Records excerpted from a collection:

-=-=-=-=-

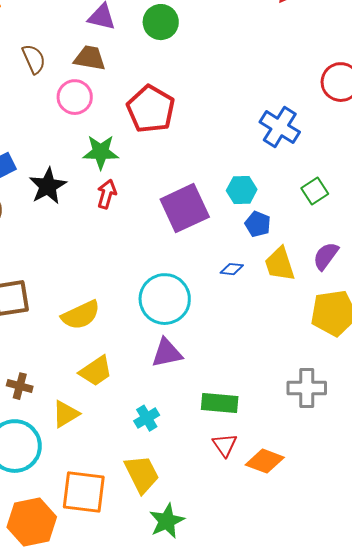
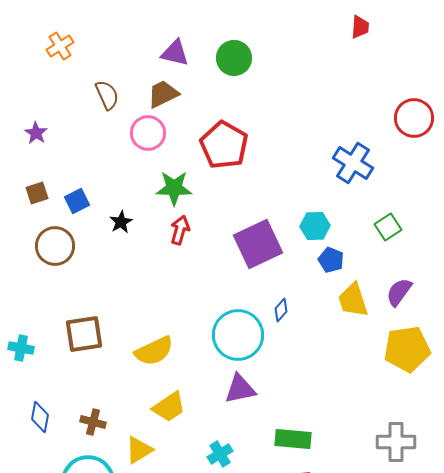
brown trapezoid: (90, 58) -> (163, 94), turned -36
black star: (48, 186) -> (121, 222), size x0.6
blue diamond: (232, 269) -> (281, 310), moved, turned -55
gray cross: (307, 388) -> (396, 442), moved

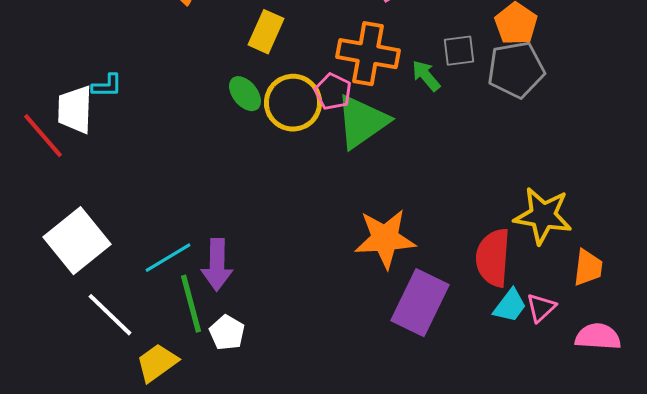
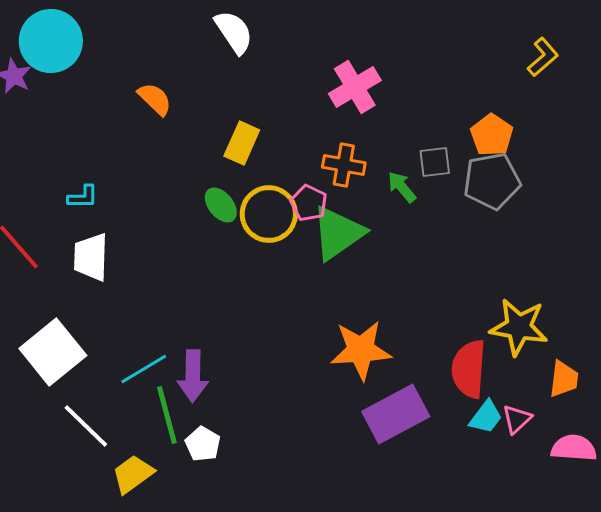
orange cross: (368, 54) -> (344, 165), size x0.7
white trapezoid: (75, 110) -> (91, 257), moved
purple rectangle: (420, 303) -> (396, 414), turned 36

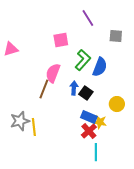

-=-=-=-=-

Problem to work on: Read through the lines above and collect those that contain the string "moved".

Answer to this task:
blue diamond: (232, 269) -> (281, 310), moved, turned -55
gray cross: (307, 388) -> (396, 442), moved
white trapezoid: (75, 110) -> (91, 257), moved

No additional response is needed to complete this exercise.